[Opening Data provided section]

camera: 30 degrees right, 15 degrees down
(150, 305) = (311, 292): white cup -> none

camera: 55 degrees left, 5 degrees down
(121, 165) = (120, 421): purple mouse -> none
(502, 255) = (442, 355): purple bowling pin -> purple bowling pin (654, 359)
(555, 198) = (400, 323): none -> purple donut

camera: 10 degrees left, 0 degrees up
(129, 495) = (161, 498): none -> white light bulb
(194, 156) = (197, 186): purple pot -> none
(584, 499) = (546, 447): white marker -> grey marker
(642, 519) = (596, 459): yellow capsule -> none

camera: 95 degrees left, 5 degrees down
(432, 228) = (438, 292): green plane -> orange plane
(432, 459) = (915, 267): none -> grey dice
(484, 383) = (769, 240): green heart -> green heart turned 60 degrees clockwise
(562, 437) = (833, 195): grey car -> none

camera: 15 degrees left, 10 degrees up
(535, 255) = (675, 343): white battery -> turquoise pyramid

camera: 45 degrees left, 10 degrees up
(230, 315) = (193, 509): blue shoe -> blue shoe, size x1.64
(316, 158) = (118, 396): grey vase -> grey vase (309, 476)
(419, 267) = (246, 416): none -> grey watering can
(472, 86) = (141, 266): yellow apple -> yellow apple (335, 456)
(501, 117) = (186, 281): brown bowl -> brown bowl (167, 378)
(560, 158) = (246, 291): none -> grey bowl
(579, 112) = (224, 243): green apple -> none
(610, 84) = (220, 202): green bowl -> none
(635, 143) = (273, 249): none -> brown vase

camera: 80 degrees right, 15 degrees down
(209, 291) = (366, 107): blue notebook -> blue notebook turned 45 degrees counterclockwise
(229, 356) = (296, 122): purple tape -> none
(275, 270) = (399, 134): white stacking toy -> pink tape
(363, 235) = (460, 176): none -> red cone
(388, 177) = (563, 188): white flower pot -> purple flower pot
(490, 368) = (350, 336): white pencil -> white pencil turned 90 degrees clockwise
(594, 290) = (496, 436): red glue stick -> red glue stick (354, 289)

[Closing Data provided section]

▶ [What the task requires]:
From the top of the material above, print every line exactly, ending with the line that holds "(555, 198) = (400, 323): none -> purple donut".

▶ [Solution to this problem]:
camera: 30 degrees right, 15 degrees down
(150, 305) = (311, 292): white cup -> none

camera: 55 degrees left, 5 degrees down
(121, 165) = (120, 421): purple mouse -> none
(502, 255) = (442, 355): purple bowling pin -> purple bowling pin (654, 359)
(555, 198) = (400, 323): none -> purple donut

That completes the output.